DIRECTIVE: Among the lines of the data, copy those that hold "plate".

****************************************

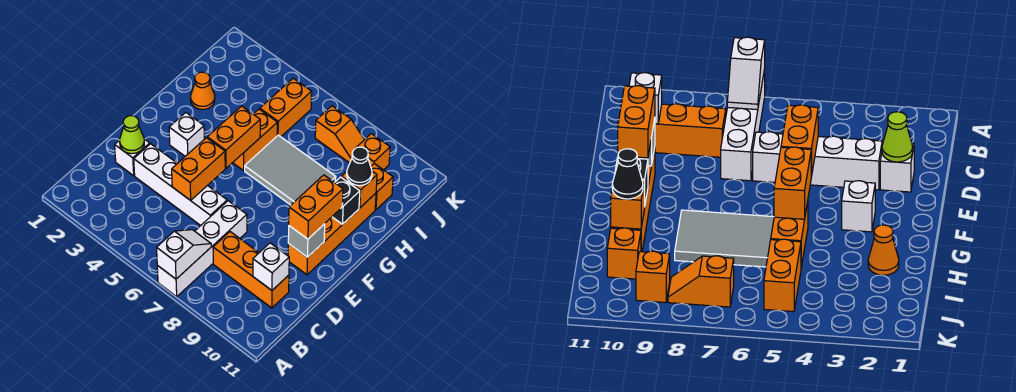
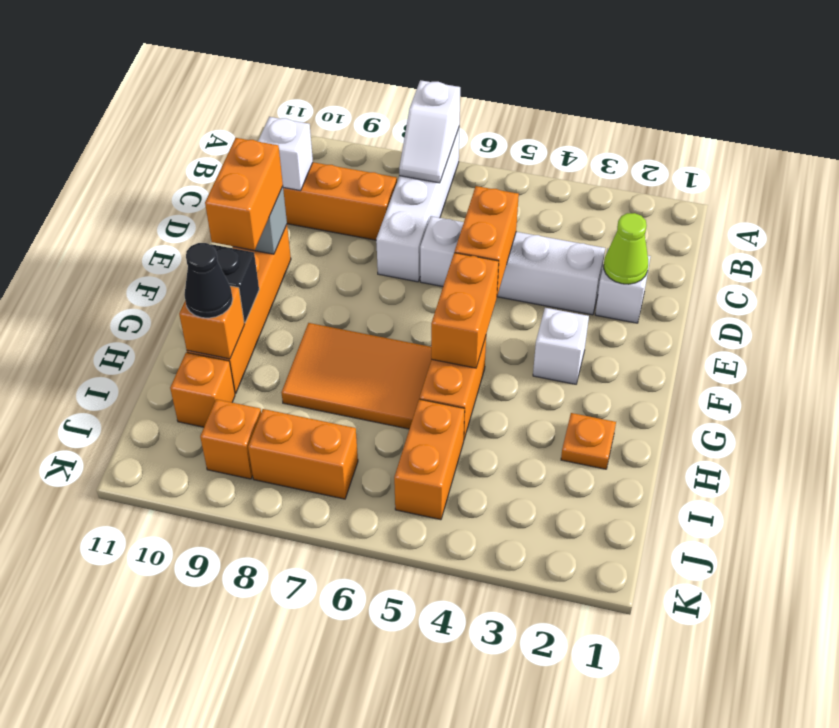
grey 2x3 tile [245,135,336,205] -> orange 2x3 tile [281,323,431,429]
orange 1x1 cone [191,72,215,109] -> orange 1x1 plate [561,413,616,469]
orange 1x2 slope [315,106,364,163] -> orange 1x2 brick [248,409,358,499]

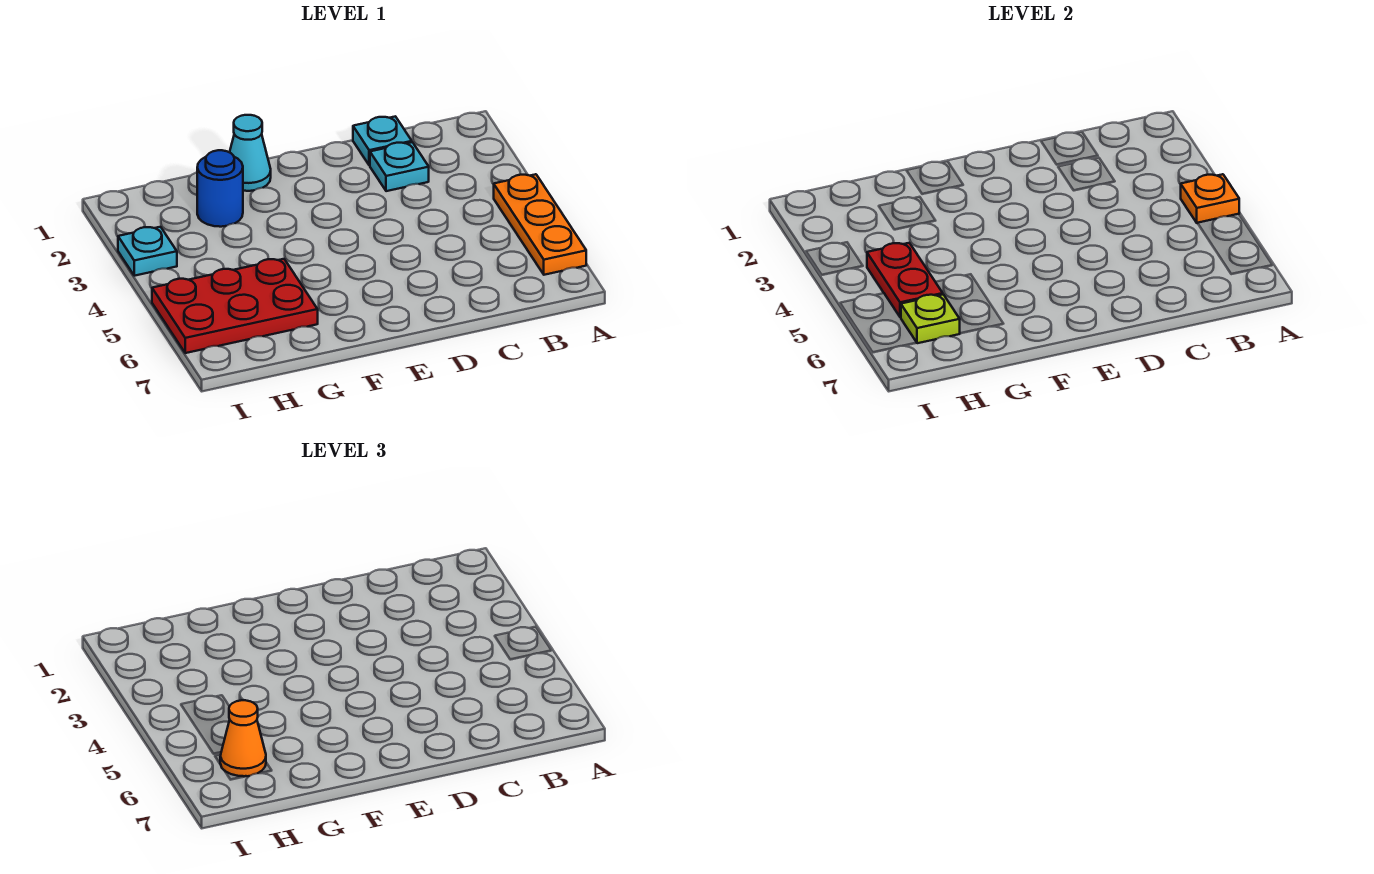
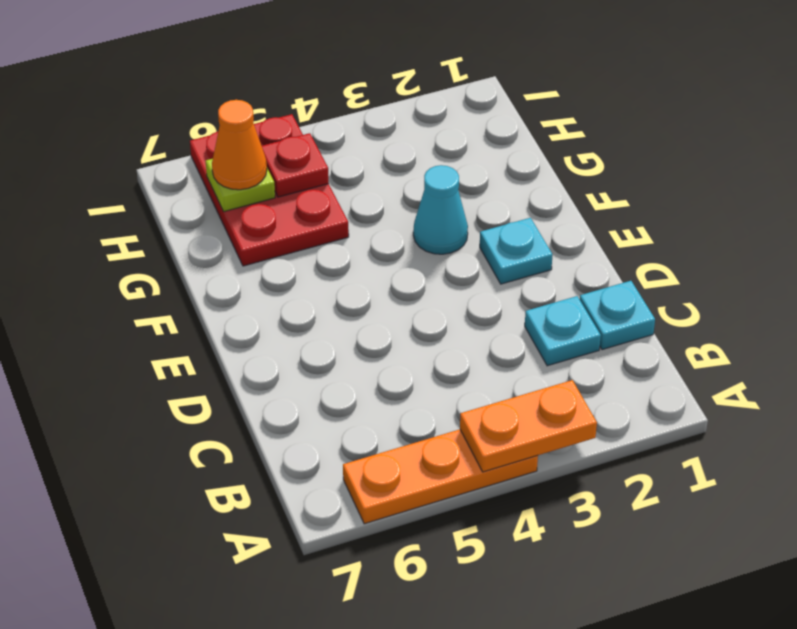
orange 1x1 plate [1181,174,1239,223] -> orange 1x2 plate [460,380,597,472]
cyan 1x1 cone [230,115,271,191] -> cyan 1x1 cone moved to [413,165,468,254]
blue 1x1 round brick [197,150,243,227] -> none
red 1x2 plate [867,243,943,317] -> red 1x1 plate [262,133,329,197]
cyan 1x1 plate [118,227,177,276] -> cyan 1x1 plate moved to [480,218,553,284]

****************************************

RESULT OF THE EXERCISE:
orange 1x1 cone [191,72,215,109] -> orange 1x1 plate [561,413,616,469]
orange 1x1 plate [1181,174,1239,223] -> orange 1x2 plate [460,380,597,472]
red 1x2 plate [867,243,943,317] -> red 1x1 plate [262,133,329,197]
cyan 1x1 plate [118,227,177,276] -> cyan 1x1 plate moved to [480,218,553,284]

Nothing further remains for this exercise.